START Exercise input

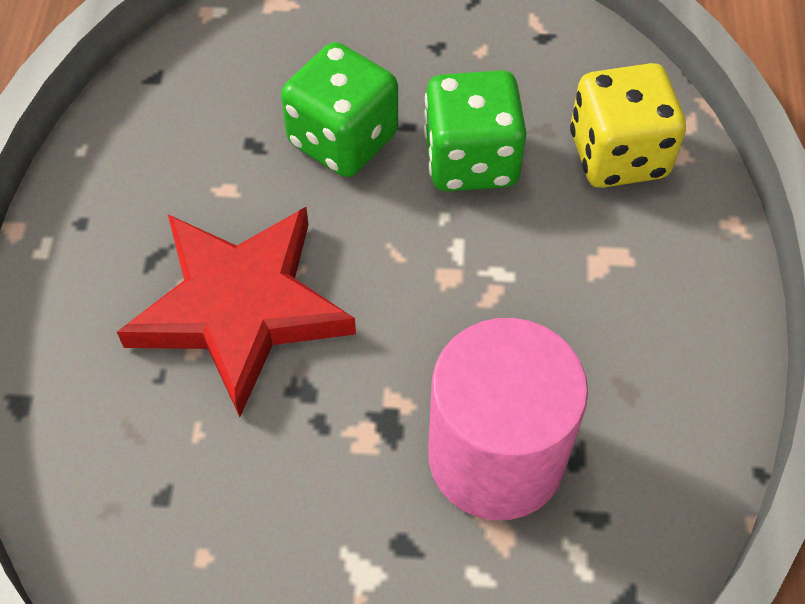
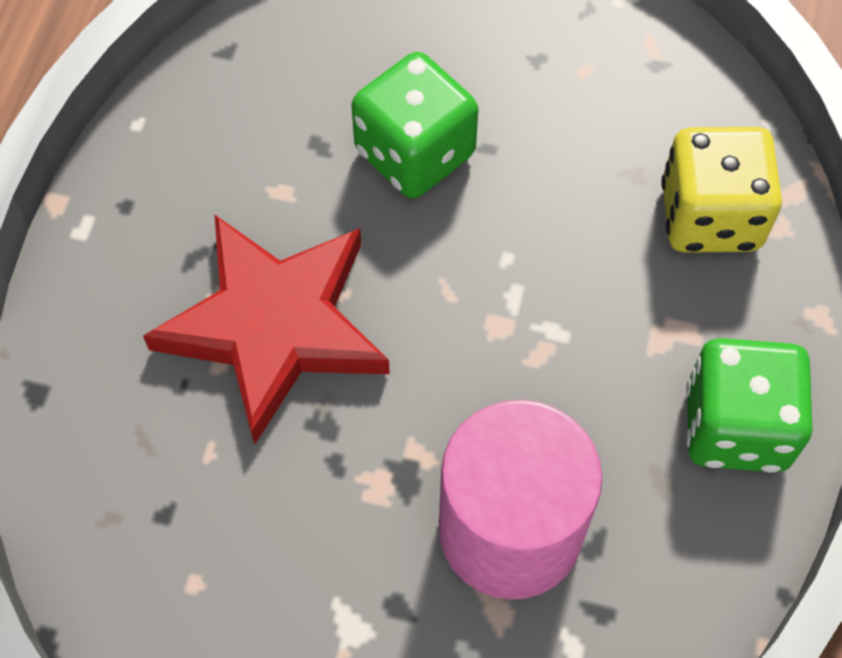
camera: 10 degrees right, 5 degrees up
green dice [424,70,526,192] -> green dice moved to [686,338,813,473]

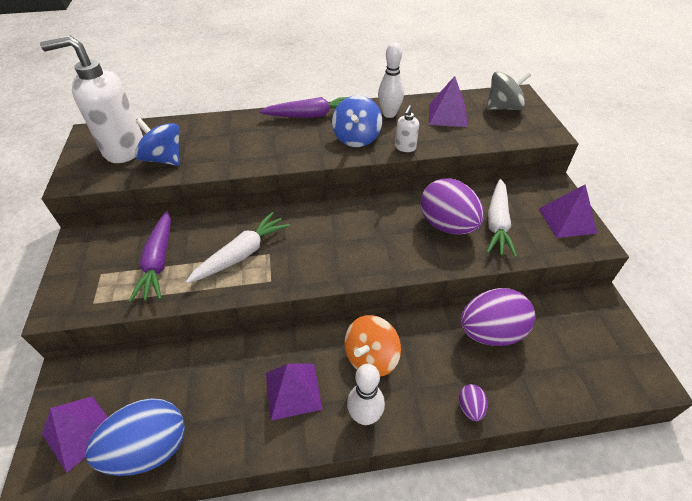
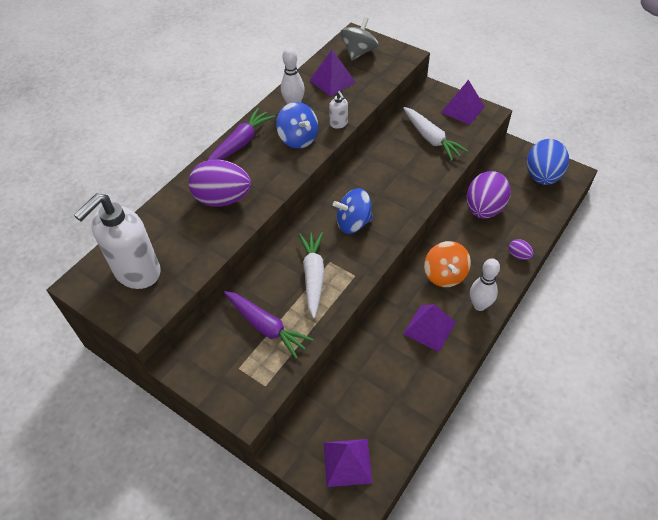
camera: 45 degrees left, 5 degrees up
blue egg [86,398,185,476] -> blue egg moved to [527,139,569,185]
blue spinning top [135,118,180,166] -> blue spinning top moved to [333,188,373,234]
purple egg [421,178,484,235] -> purple egg moved to [188,160,251,207]

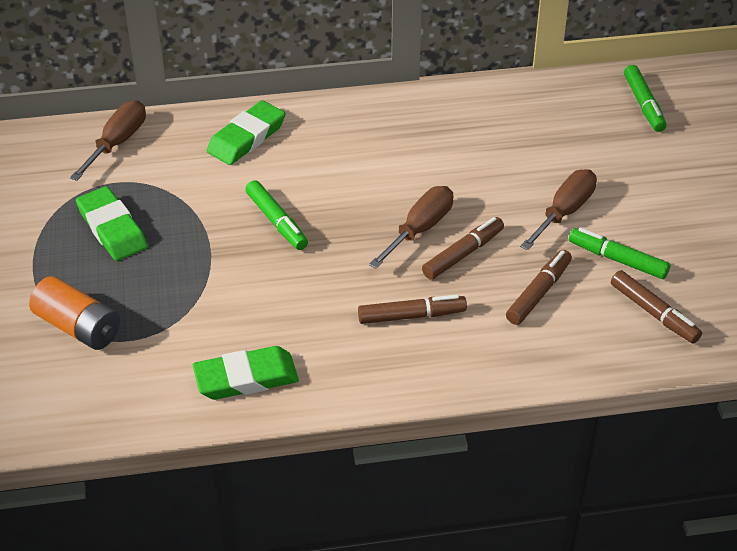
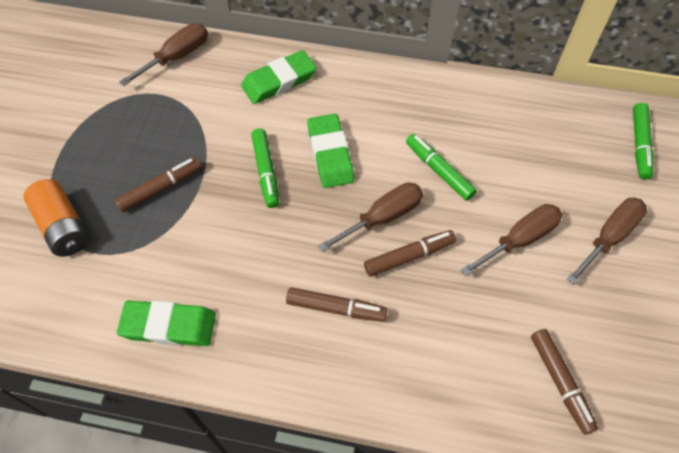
camera: 20 degrees right, 15 degrees up
green eraser [76,186,148,261] -> green eraser moved to [307,114,354,188]
brown marker [506,250,572,325] -> brown marker moved to [115,157,202,212]
green marker [569,228,670,279] -> green marker moved to [406,134,477,201]
none -> brown screwdriver [567,198,647,285]

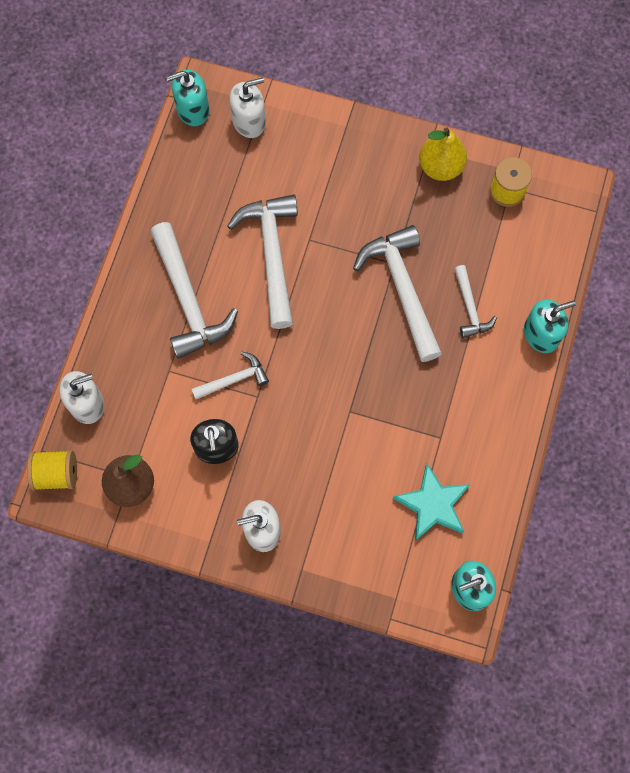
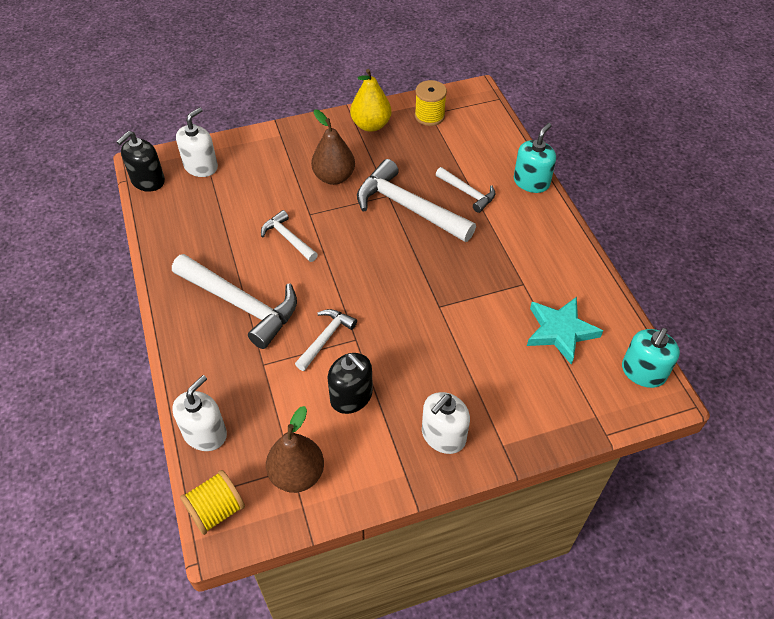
camera: 35 degrees left, 20 degrees down
turquoise soap dispenser [166,70,209,126] -> black soap dispenser [116,131,165,192]
white hammer [227,195,298,329] -> white hammer [261,210,318,262], size x0.53
none -> brown pear [311,109,355,185]

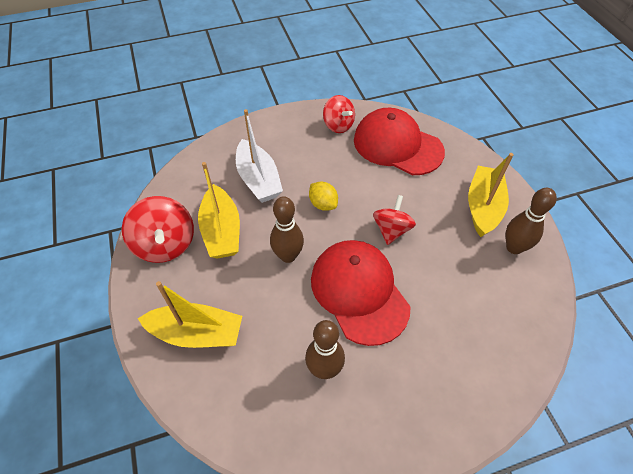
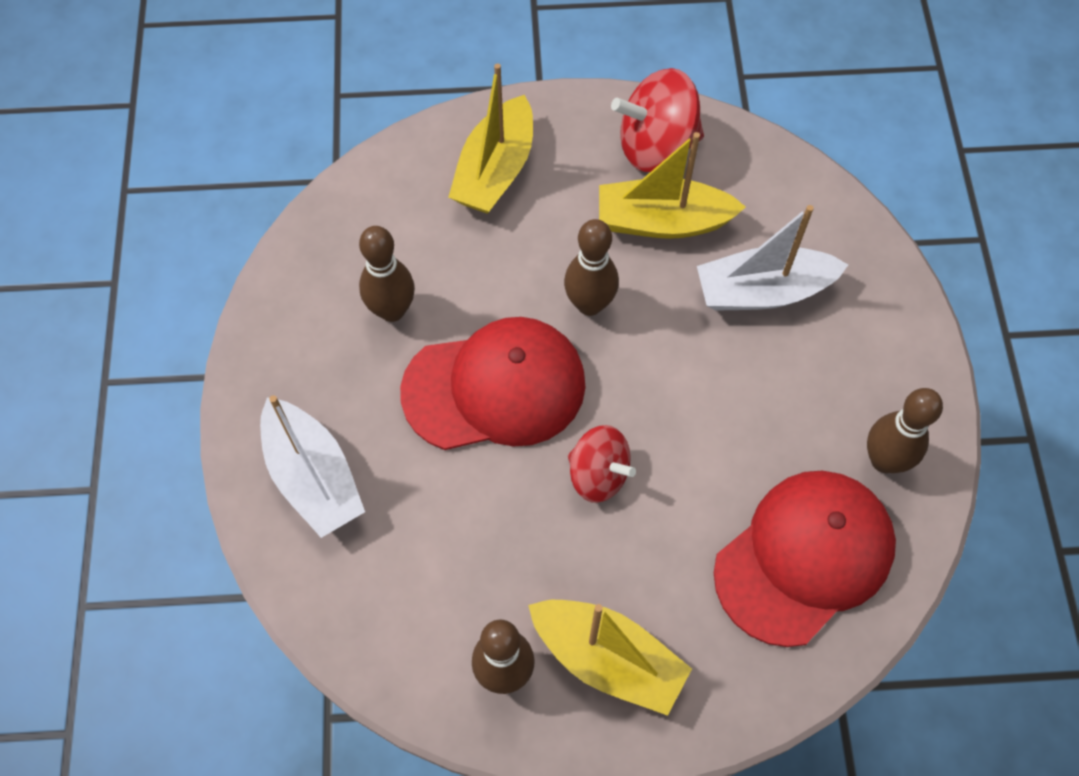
camera: 105 degrees right, 10 degrees up
yellow lemon [309,182,338,211] -> none
red spinning top [323,95,355,133] -> brown bowling pin [867,388,943,473]
none -> white boat [260,395,365,538]

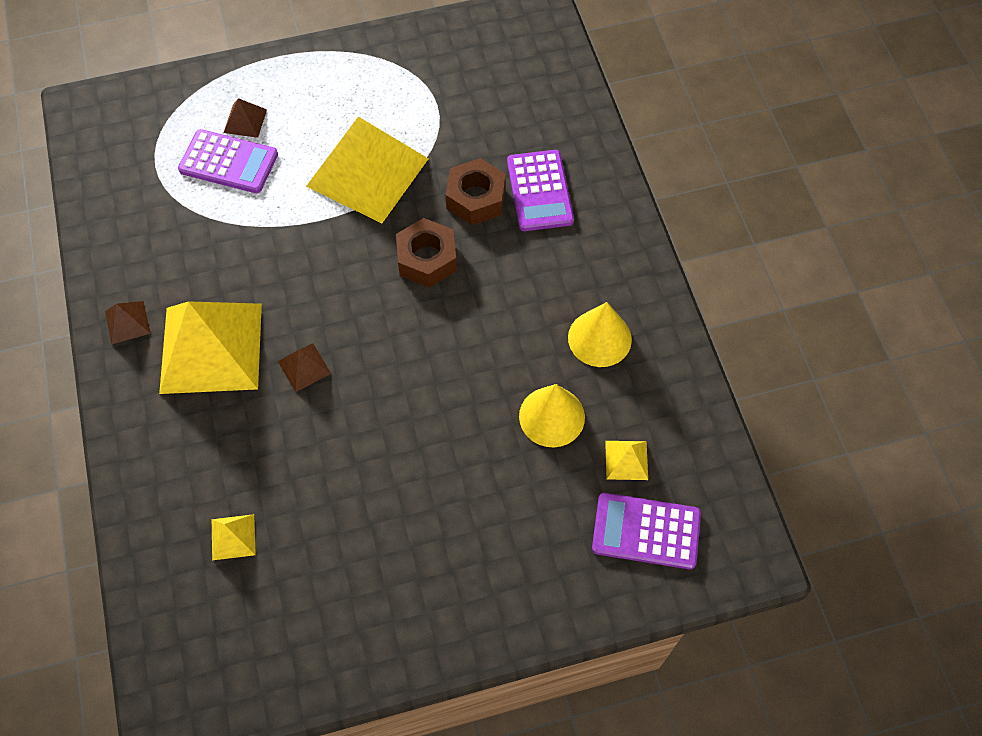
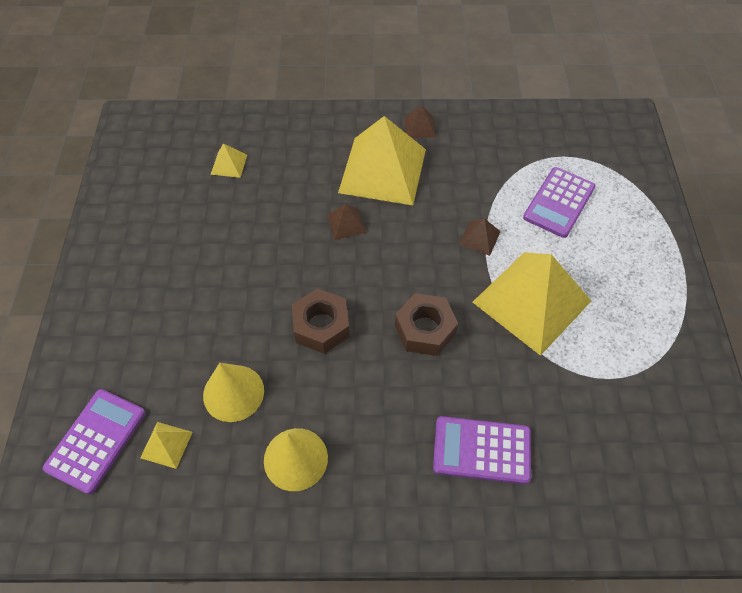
camera: 105 degrees right, 5 degrees down
brown pyramid [224,98,267,138] -> brown pyramid moved to [459,218,501,256]
brown nut [446,158,506,225] -> brown nut moved to [292,288,350,354]

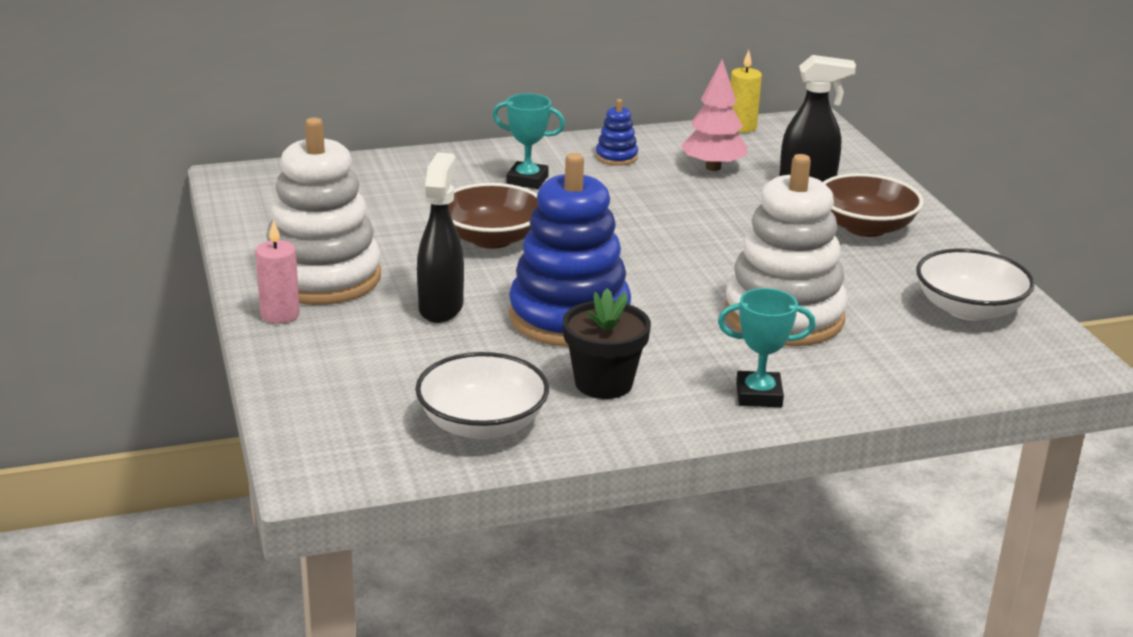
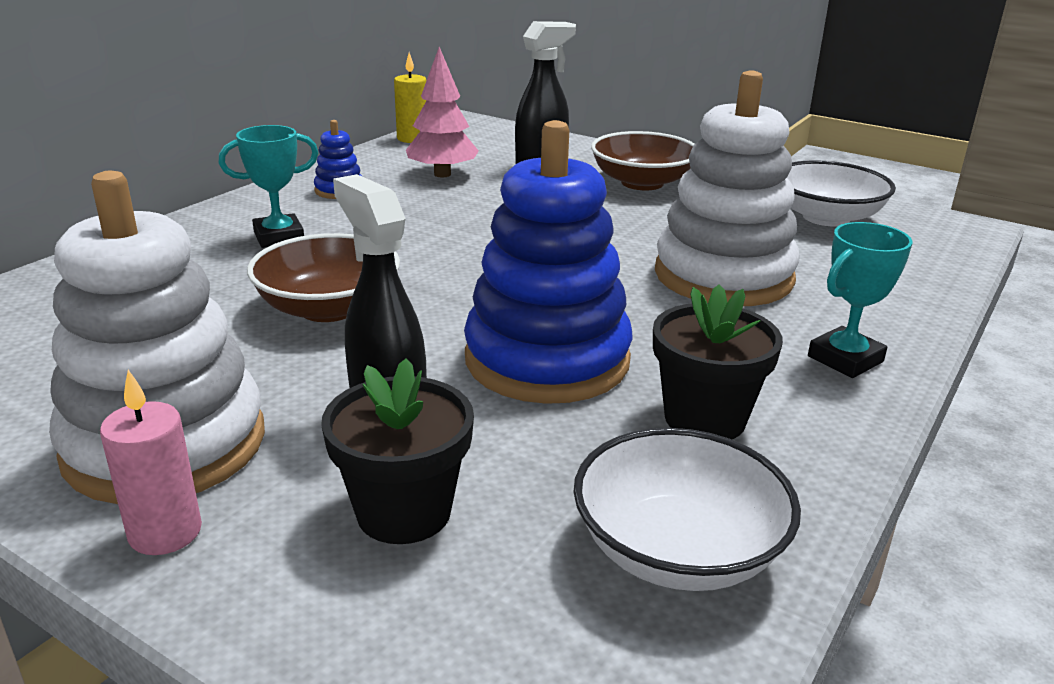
camera: 40 degrees left, 0 degrees up
none -> black flower pot [321,358,474,544]

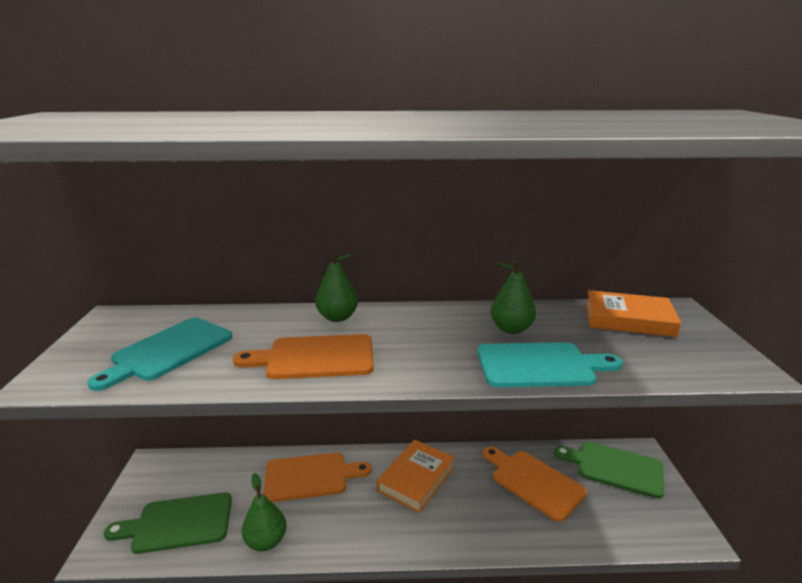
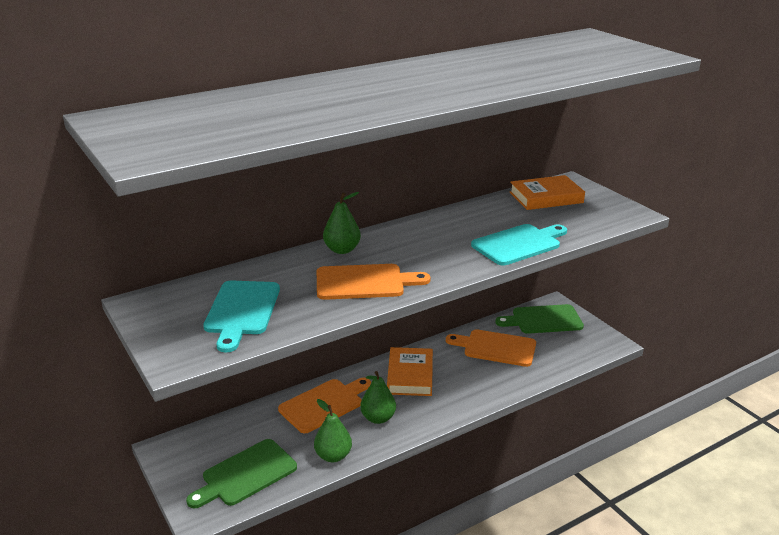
camera: 30 degrees left, 5 degrees up
orange cutting board [233,334,374,379] -> orange cutting board turned 150 degrees counterclockwise [317,264,430,300]
green pear [491,261,536,334] -> green pear moved to [360,371,396,424]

END Exercise input

What is required: Your answer should be a precise transcript of the entries, minus the pictures.

Response to the exercise:
camera: 10 degrees right, 5 degrees up
green dice [424,70,526,192] -> green dice moved to [686,338,813,473]

camera: 45 degrees left, 5 degrees up
blue egg [86,398,185,476] -> blue egg moved to [527,139,569,185]
blue spinning top [135,118,180,166] -> blue spinning top moved to [333,188,373,234]
purple egg [421,178,484,235] -> purple egg moved to [188,160,251,207]

camera: 20 degrees right, 15 degrees up
green eraser [76,186,148,261] -> green eraser moved to [307,114,354,188]
brown marker [506,250,572,325] -> brown marker moved to [115,157,202,212]
green marker [569,228,670,279] -> green marker moved to [406,134,477,201]
none -> brown screwdriver [567,198,647,285]

camera: 35 degrees left, 20 degrees down
turquoise soap dispenser [166,70,209,126] -> black soap dispenser [116,131,165,192]
white hammer [227,195,298,329] -> white hammer [261,210,318,262], size x0.53
none -> brown pear [311,109,355,185]

camera: 105 degrees right, 10 degrees up
yellow lemon [309,182,338,211] -> none
red spinning top [323,95,355,133] -> brown bowling pin [867,388,943,473]
none -> white boat [260,395,365,538]

camera: 105 degrees right, 5 degrees down
brown pyramid [224,98,267,138] -> brown pyramid moved to [459,218,501,256]
brown nut [446,158,506,225] -> brown nut moved to [292,288,350,354]

camera: 40 degrees left, 0 degrees up
none -> black flower pot [321,358,474,544]

camera: 30 degrees left, 5 degrees up
orange cutting board [233,334,374,379] -> orange cutting board turned 150 degrees counterclockwise [317,264,430,300]
green pear [491,261,536,334] -> green pear moved to [360,371,396,424]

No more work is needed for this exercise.